# WHAT YOU NEED TO DO:
Set down each entry below exactly as written, keeping the pictures out.

[Data excerpts]
╔══

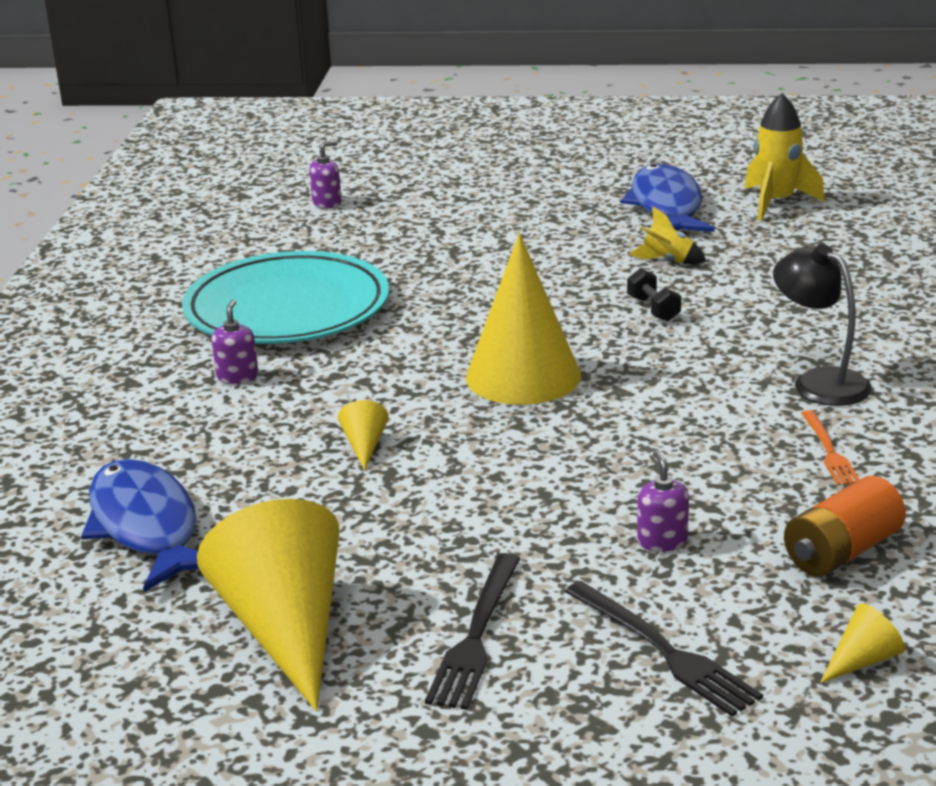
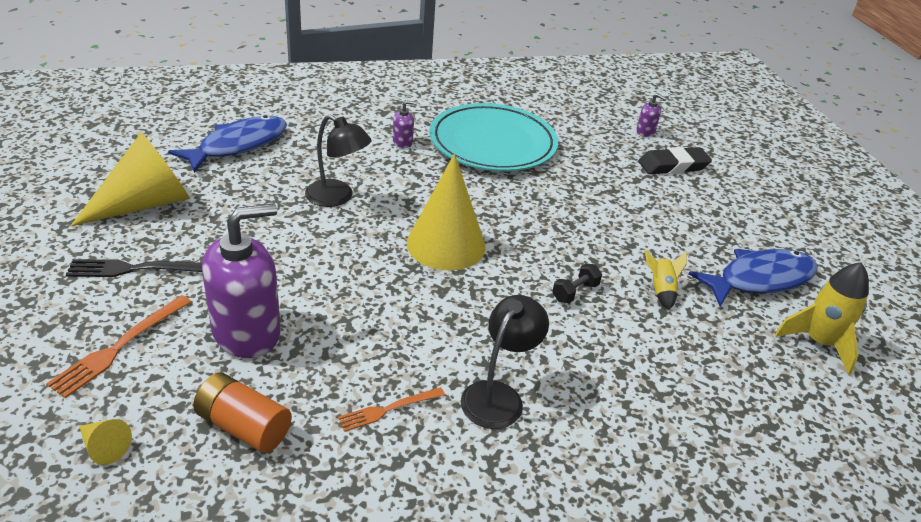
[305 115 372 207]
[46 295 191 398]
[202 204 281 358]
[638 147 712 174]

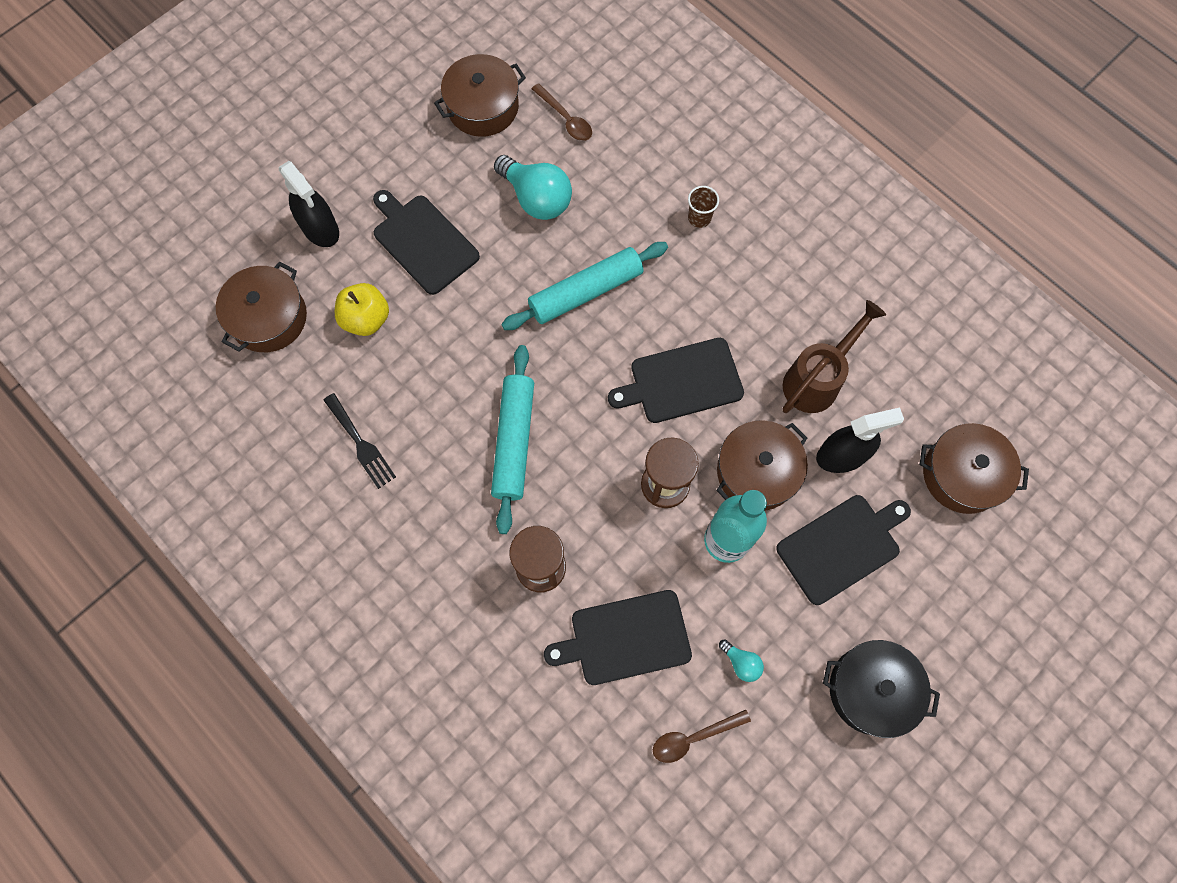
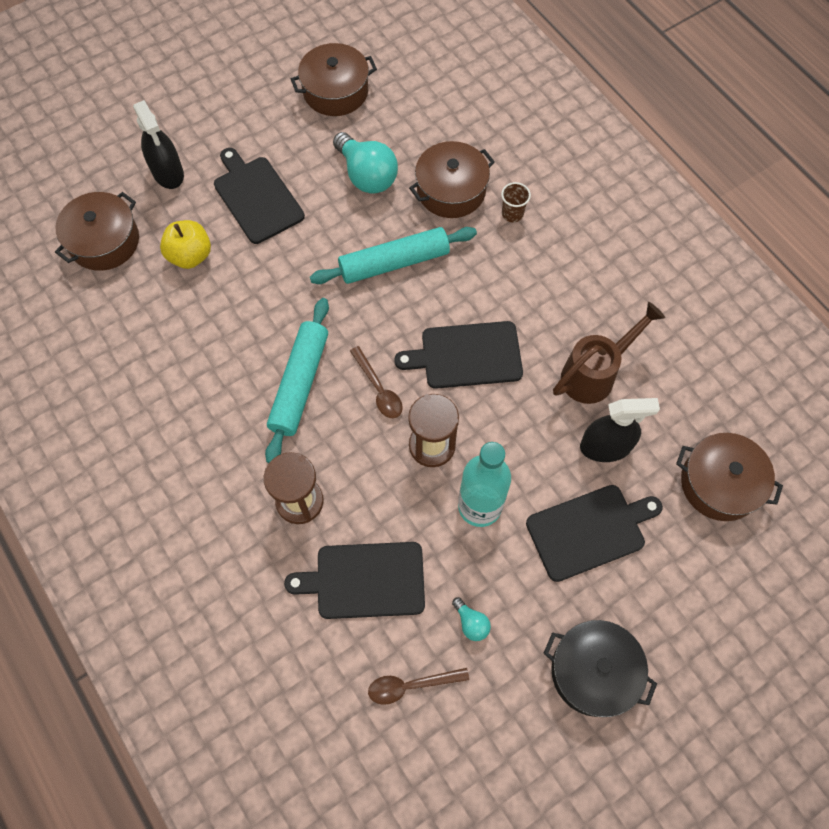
[324 393 396 489] (first image)
[350 346 403 418]
[409 141 495 218]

╚══

# WRITTEN RESPONSE:
[305 115 372 207]
[46 295 191 398]
[202 204 281 358]
[638 147 712 174]

[324 393 396 489] (first image)
[350 346 403 418]
[409 141 495 218]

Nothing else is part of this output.